**DIRECTIONS FOR THIS TASK:** Everything in the data that follows should be given again verbatim, except the images.

**DATA UNDER STUDY:**
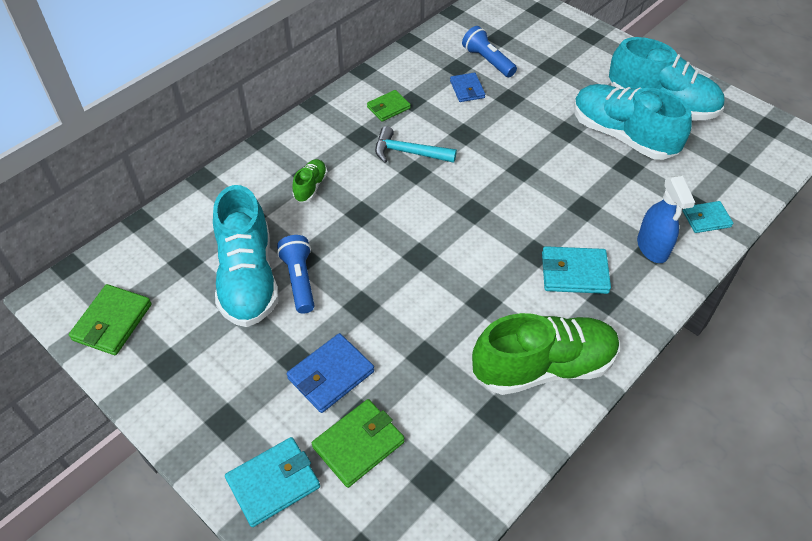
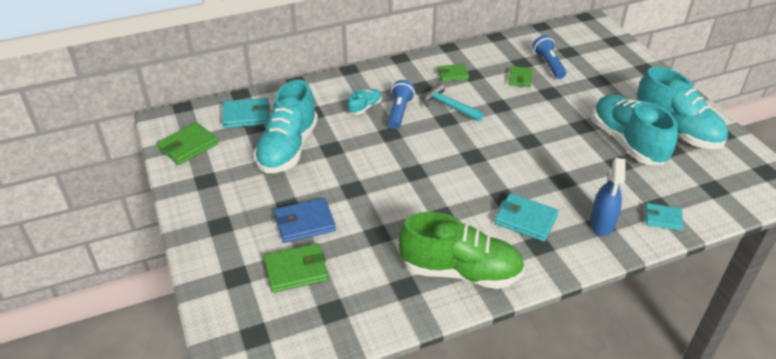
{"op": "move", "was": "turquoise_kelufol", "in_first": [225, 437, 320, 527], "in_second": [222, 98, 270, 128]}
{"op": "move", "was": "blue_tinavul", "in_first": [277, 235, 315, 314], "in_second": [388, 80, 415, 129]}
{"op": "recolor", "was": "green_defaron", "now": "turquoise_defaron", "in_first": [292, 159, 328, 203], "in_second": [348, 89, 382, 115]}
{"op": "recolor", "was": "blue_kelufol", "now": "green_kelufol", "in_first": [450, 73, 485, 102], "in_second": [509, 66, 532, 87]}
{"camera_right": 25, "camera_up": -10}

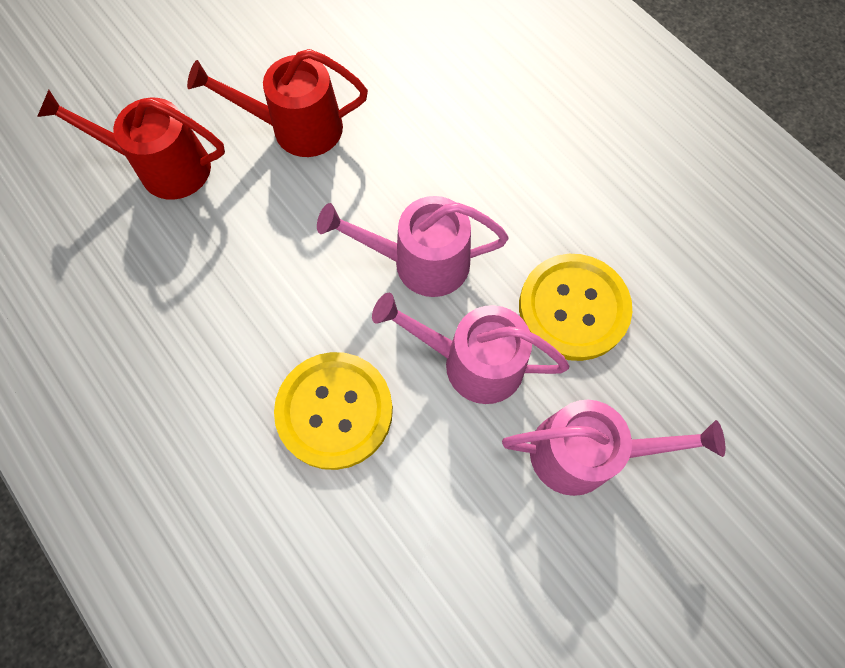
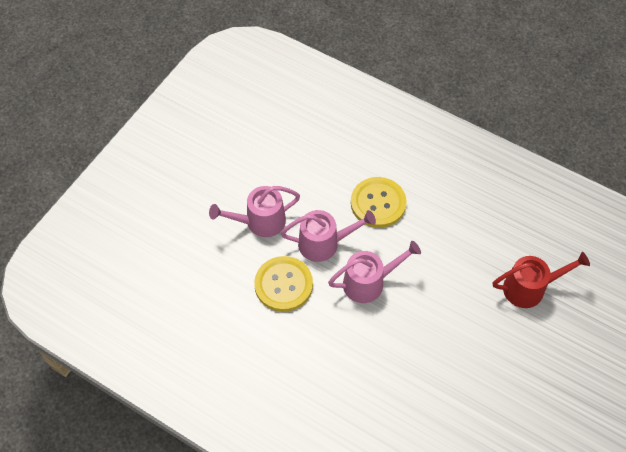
{"op": "delete", "was": "red_ludumel", "in_first": [187, 49, 368, 157]}
{"camera_right": 160, "camera_up": -10}

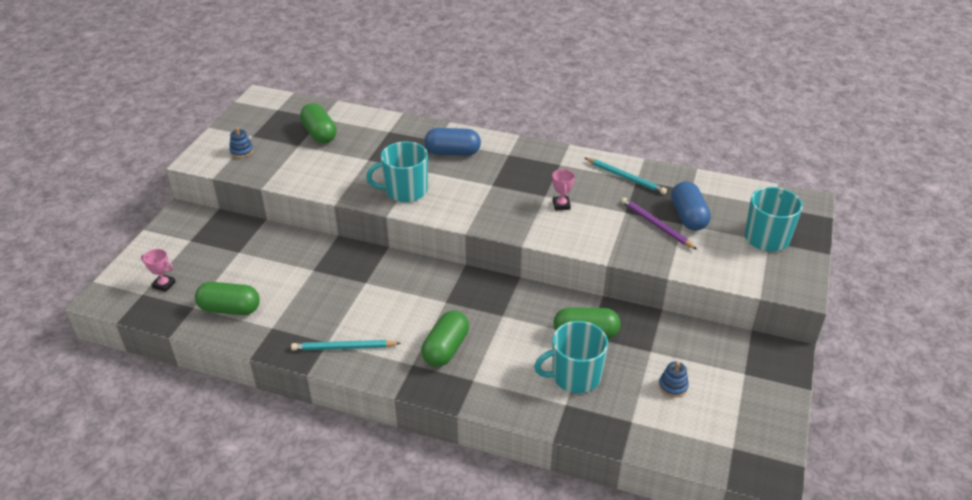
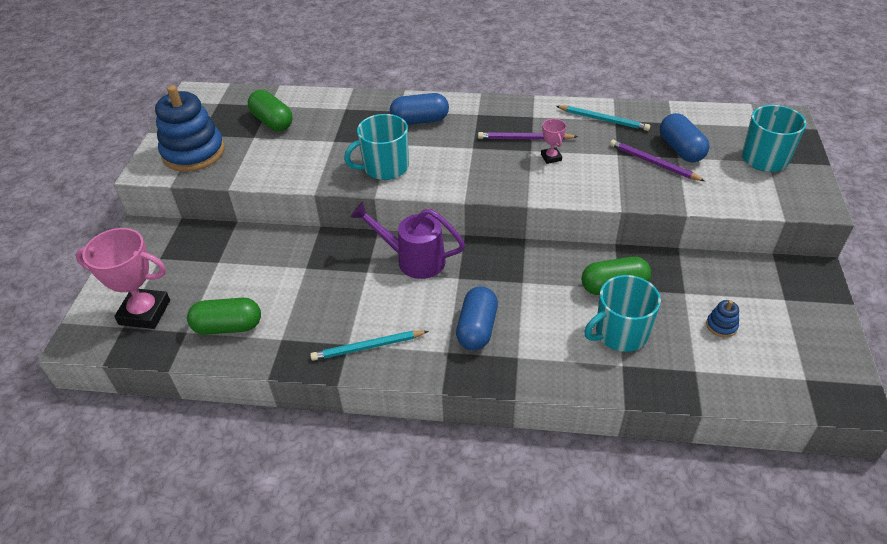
{"op": "resize", "was": "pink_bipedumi", "in_first": [141, 249, 176, 292], "in_second": [75, 228, 170, 329], "ratio": 2.12}
{"op": "resize", "was": "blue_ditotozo", "in_first": [229, 127, 254, 158], "in_second": [155, 85, 225, 172], "ratio": 2.46}
{"op": "recolor", "was": "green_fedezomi", "now": "blue_fedezomi", "in_first": [421, 310, 469, 367], "in_second": [456, 286, 498, 350]}
{"op": "insert", "now": "purple_ludumel", "in_second": [351, 202, 465, 279]}
{"op": "insert", "now": "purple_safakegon", "in_second": [478, 132, 578, 140]}
{"camera_right": -10, "camera_up": 5}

**RESPONSE:**
{"op": "move", "was": "turquoise_kelufol", "in_first": [225, 437, 320, 527], "in_second": [222, 98, 270, 128]}
{"op": "move", "was": "blue_tinavul", "in_first": [277, 235, 315, 314], "in_second": [388, 80, 415, 129]}
{"op": "recolor", "was": "green_defaron", "now": "turquoise_defaron", "in_first": [292, 159, 328, 203], "in_second": [348, 89, 382, 115]}
{"op": "recolor", "was": "blue_kelufol", "now": "green_kelufol", "in_first": [450, 73, 485, 102], "in_second": [509, 66, 532, 87]}
{"camera_right": 25, "camera_up": -10}

{"op": "delete", "was": "red_ludumel", "in_first": [187, 49, 368, 157]}
{"camera_right": 160, "camera_up": -10}

{"op": "resize", "was": "pink_bipedumi", "in_first": [141, 249, 176, 292], "in_second": [75, 228, 170, 329], "ratio": 2.12}
{"op": "resize", "was": "blue_ditotozo", "in_first": [229, 127, 254, 158], "in_second": [155, 85, 225, 172], "ratio": 2.46}
{"op": "recolor", "was": "green_fedezomi", "now": "blue_fedezomi", "in_first": [421, 310, 469, 367], "in_second": [456, 286, 498, 350]}
{"op": "insert", "now": "purple_ludumel", "in_second": [351, 202, 465, 279]}
{"op": "insert", "now": "purple_safakegon", "in_second": [478, 132, 578, 140]}
{"camera_right": -10, "camera_up": 5}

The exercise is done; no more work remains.